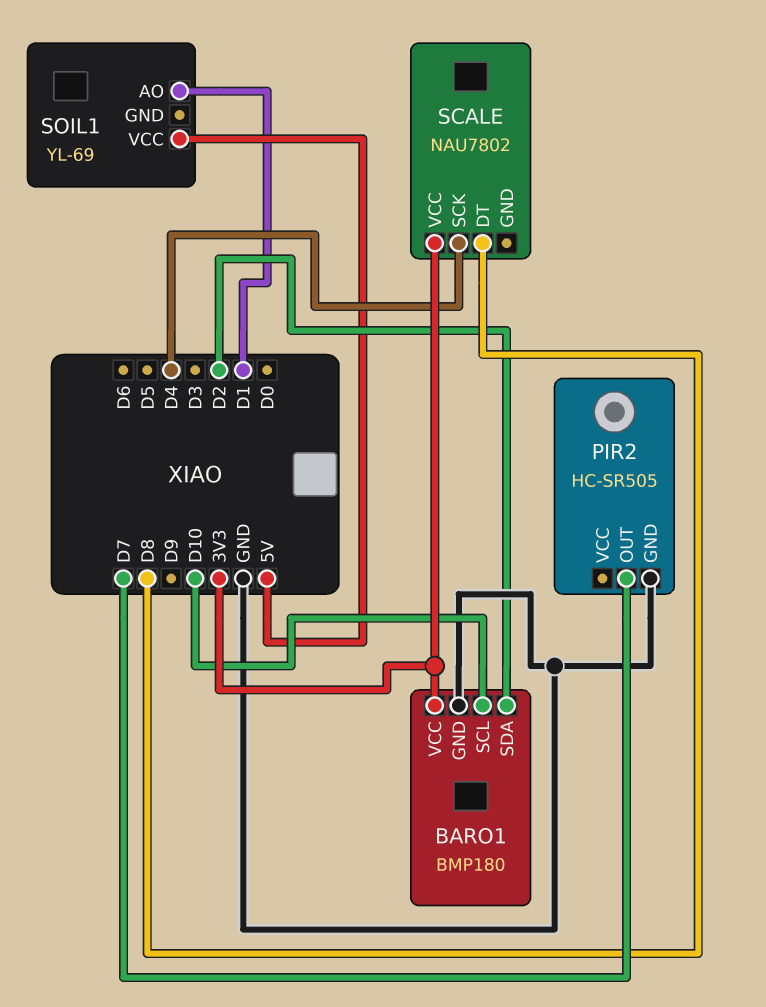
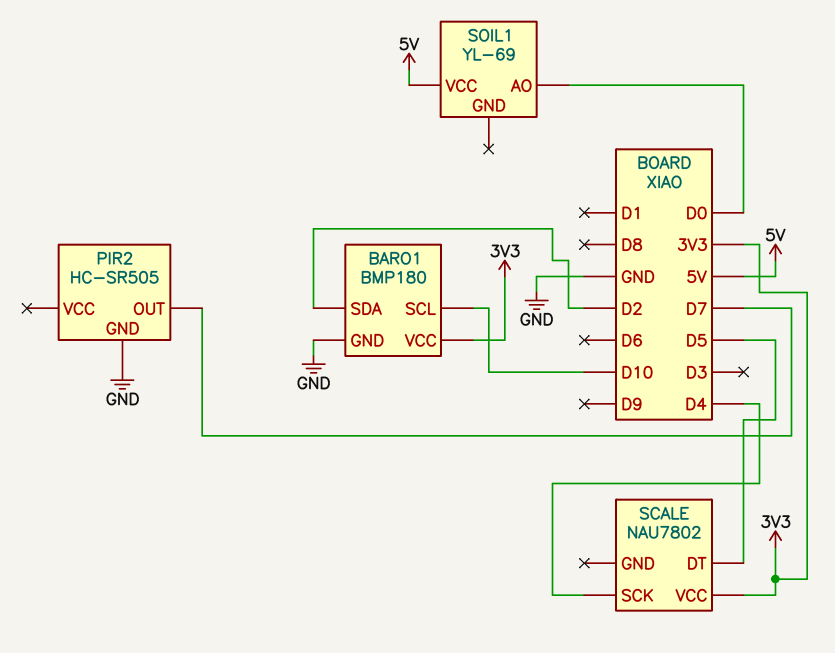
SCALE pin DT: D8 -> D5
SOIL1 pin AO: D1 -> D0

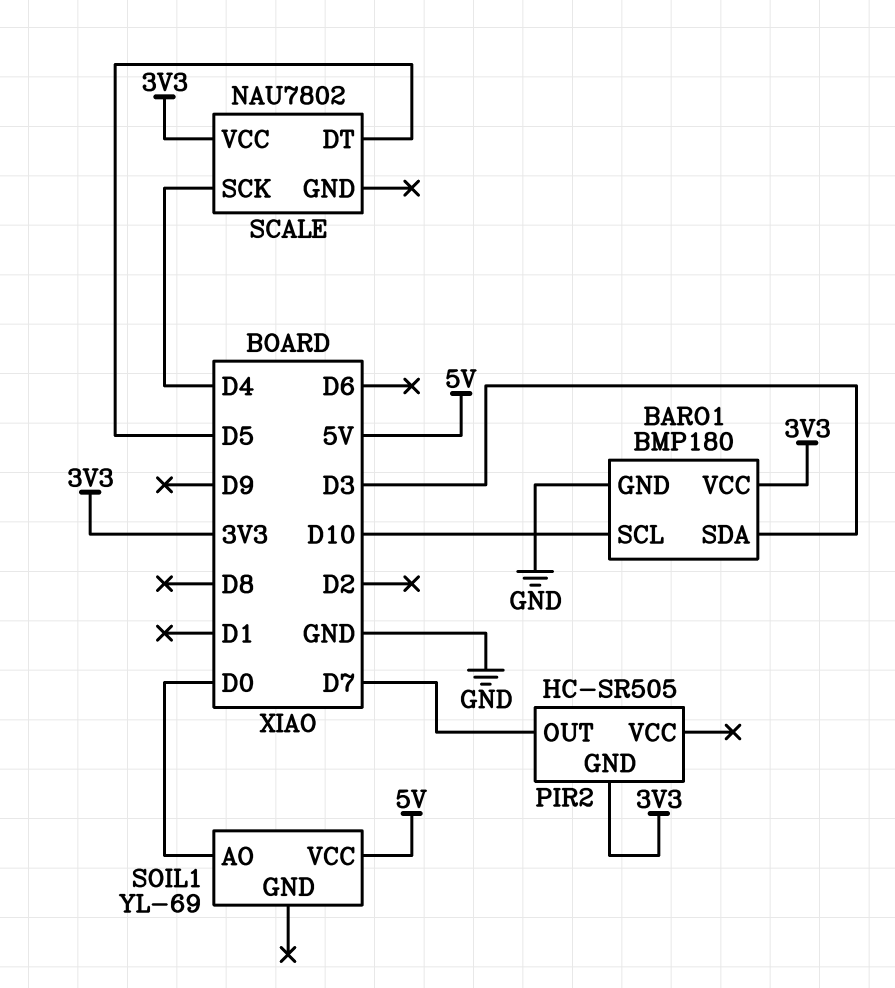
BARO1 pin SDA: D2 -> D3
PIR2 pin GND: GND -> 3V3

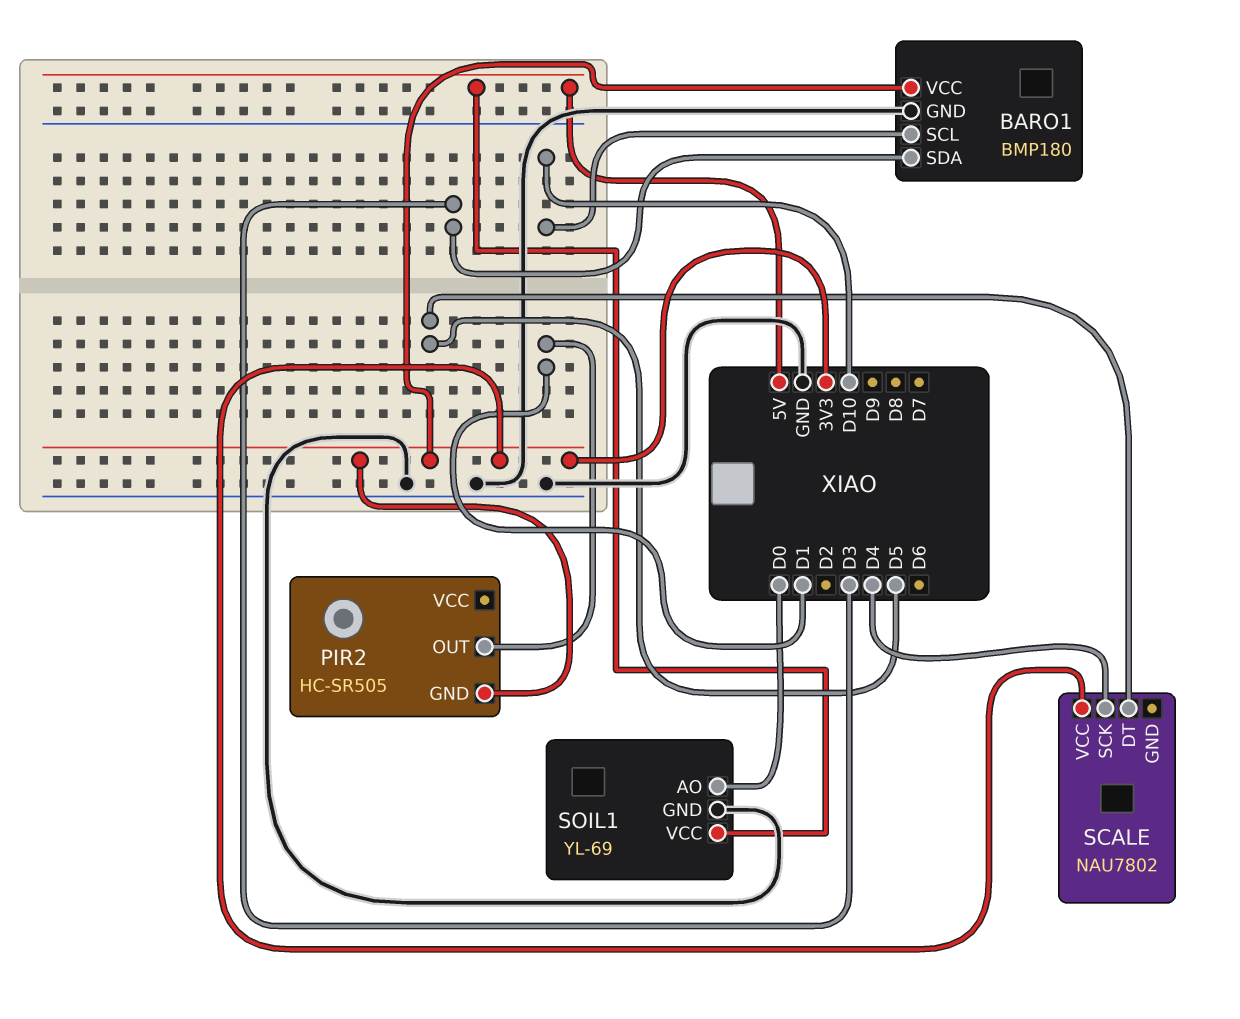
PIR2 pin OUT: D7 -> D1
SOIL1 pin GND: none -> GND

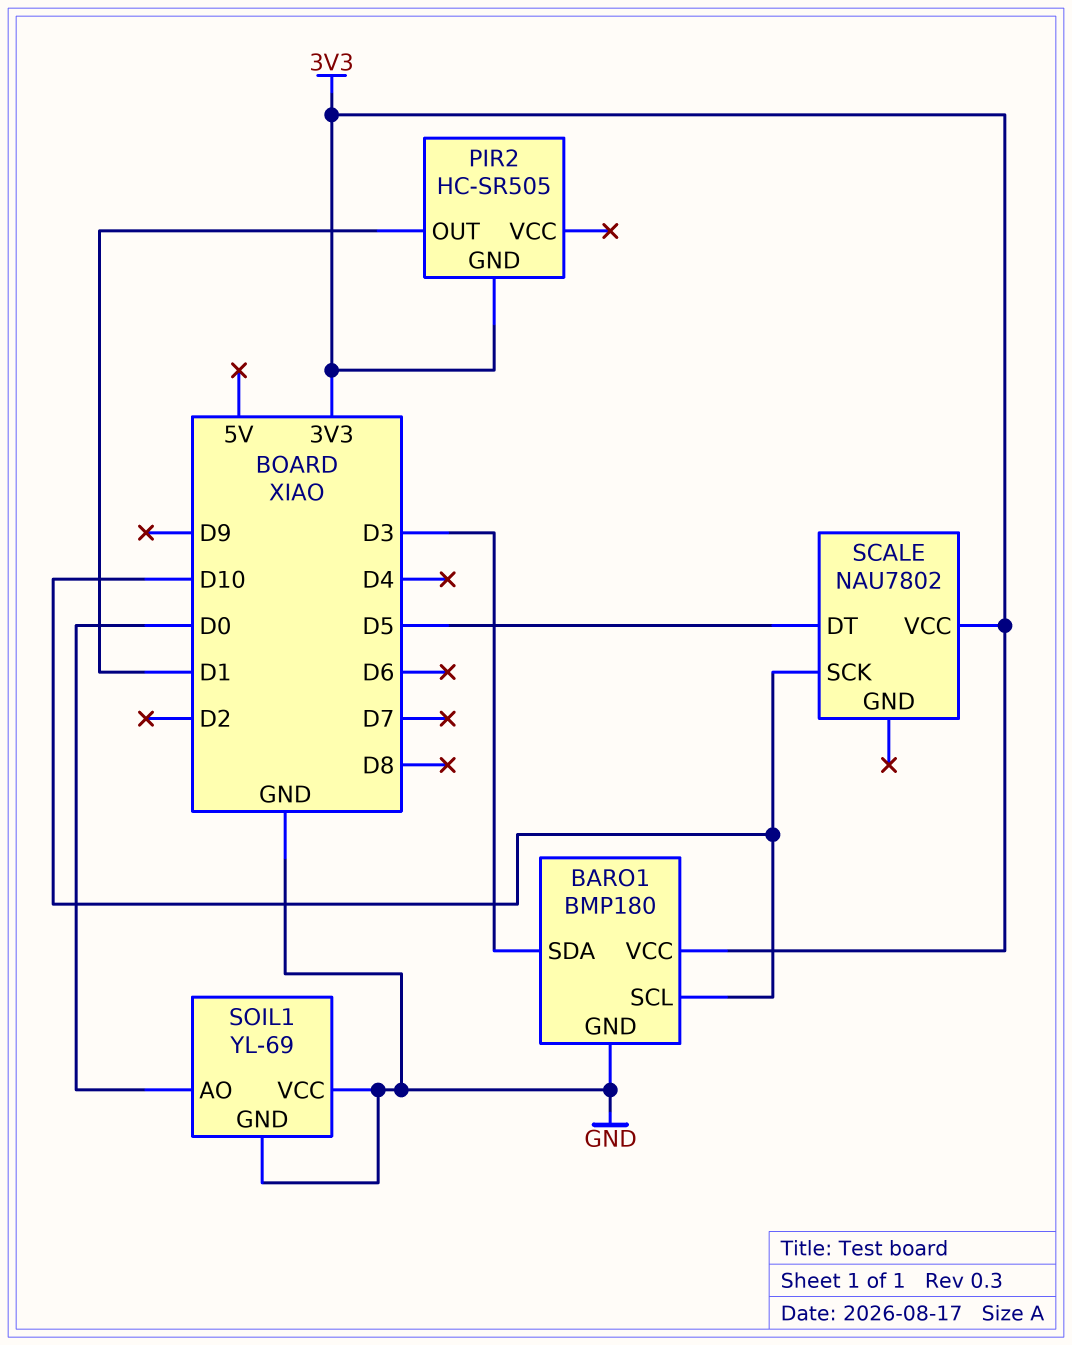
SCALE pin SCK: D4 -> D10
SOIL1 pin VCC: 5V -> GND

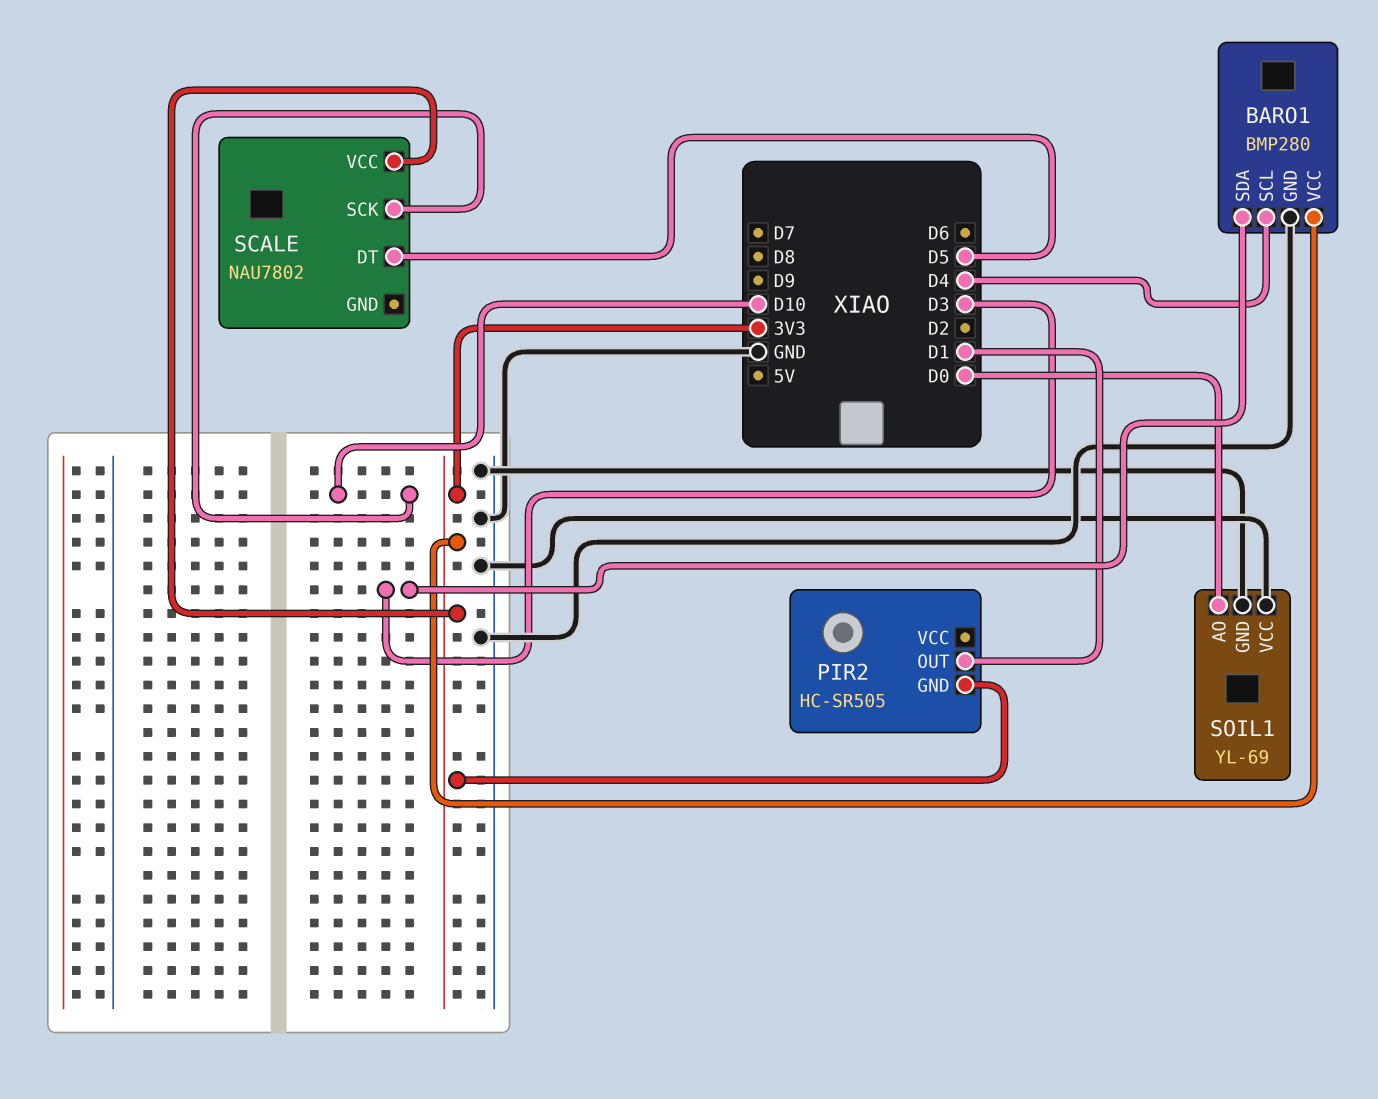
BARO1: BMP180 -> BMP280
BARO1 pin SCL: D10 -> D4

⁂

- Assigned task
For this exercise, transcribe the data exactly but without its pictures.

- Reply
SCALE pin DT: D8 -> D5
SOIL1 pin AO: D1 -> D0

BARO1 pin SDA: D2 -> D3
PIR2 pin GND: GND -> 3V3

PIR2 pin OUT: D7 -> D1
SOIL1 pin GND: none -> GND

SCALE pin SCK: D4 -> D10
SOIL1 pin VCC: 5V -> GND

BARO1: BMP180 -> BMP280
BARO1 pin SCL: D10 -> D4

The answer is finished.